• [The task]
Only the lines running from the line with "SOIL: none -> YL-69" to the end of the records below belong in the answer, each copied exactly.

• [Data records]
___

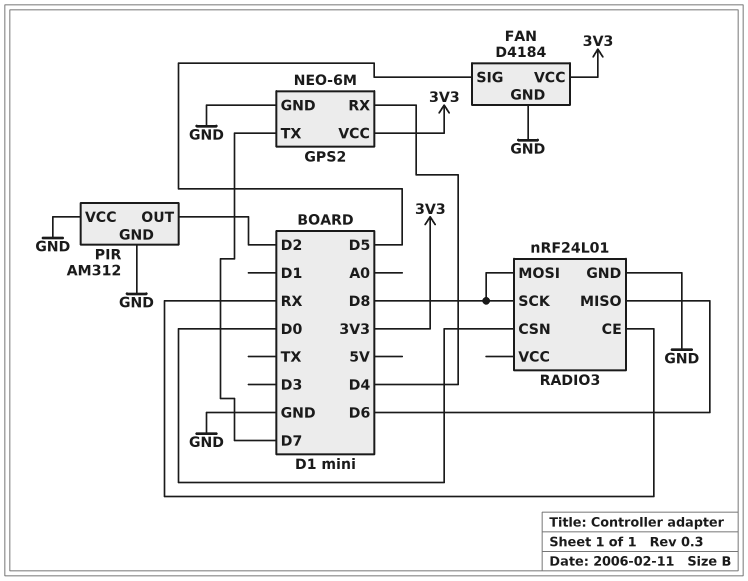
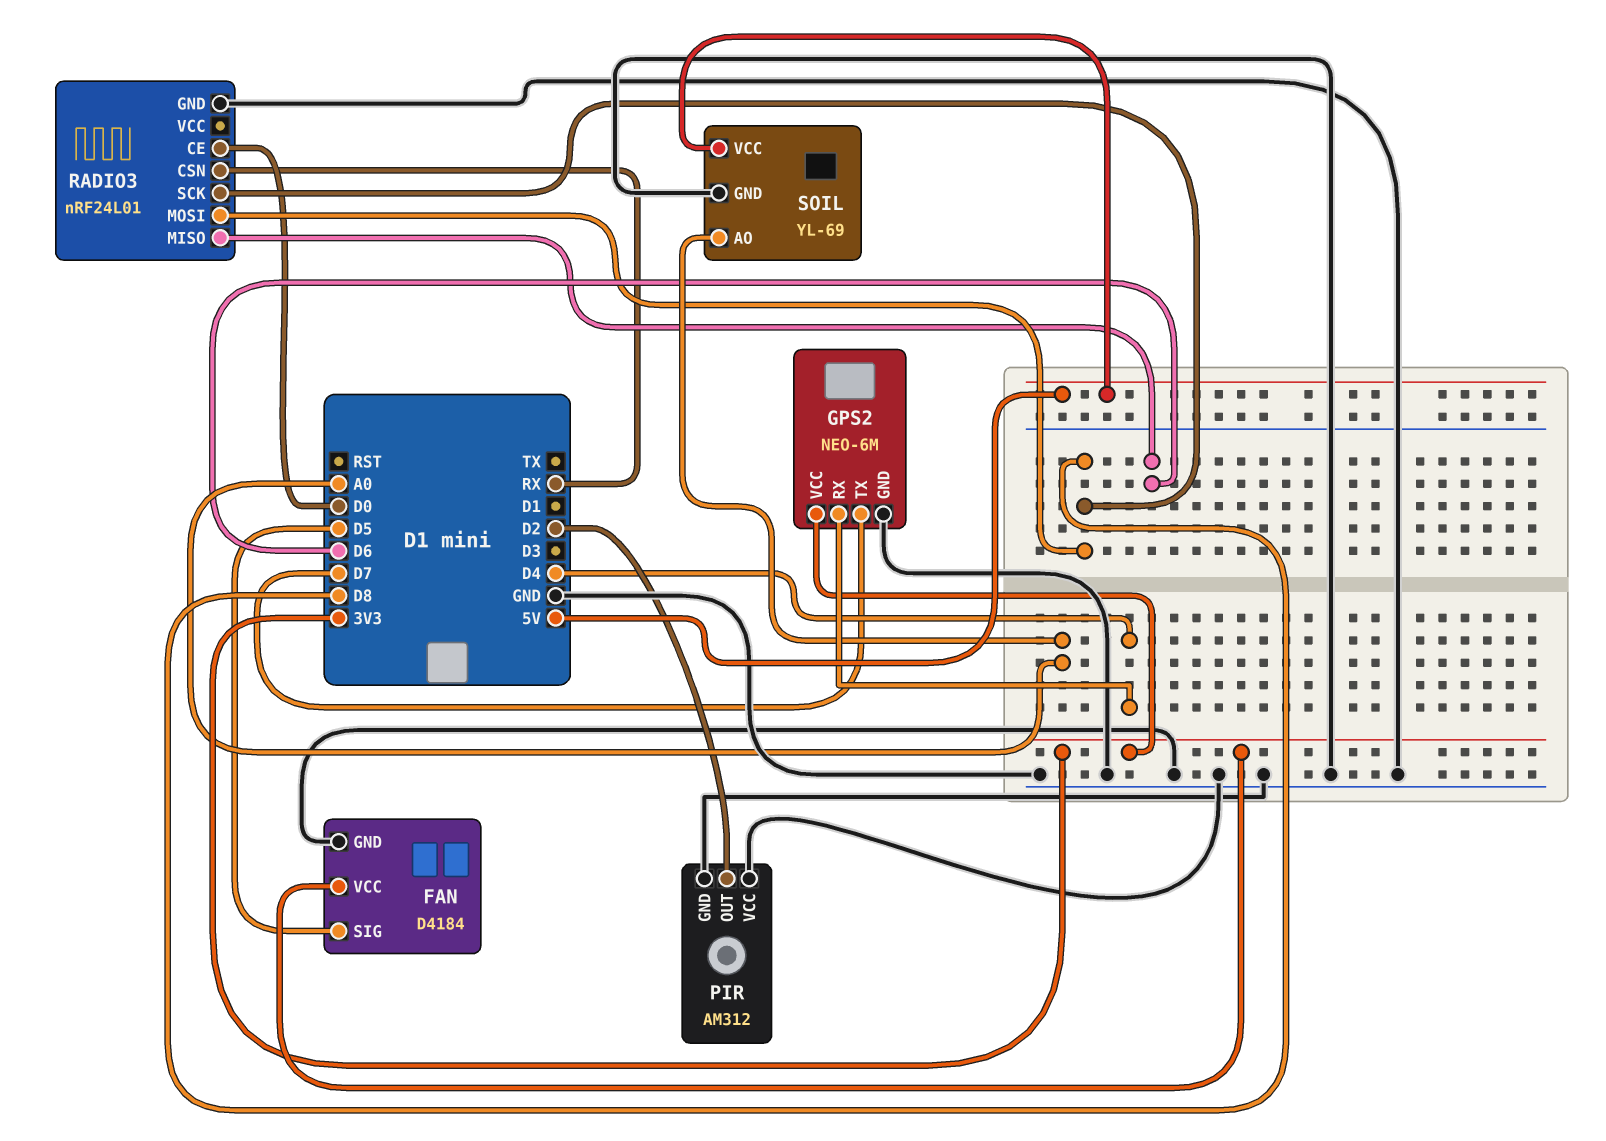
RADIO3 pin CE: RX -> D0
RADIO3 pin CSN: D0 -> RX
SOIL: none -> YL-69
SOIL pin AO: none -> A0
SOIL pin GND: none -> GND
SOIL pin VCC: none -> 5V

___

• [Expected output]
SOIL: none -> YL-69
SOIL pin AO: none -> A0
SOIL pin GND: none -> GND
SOIL pin VCC: none -> 5V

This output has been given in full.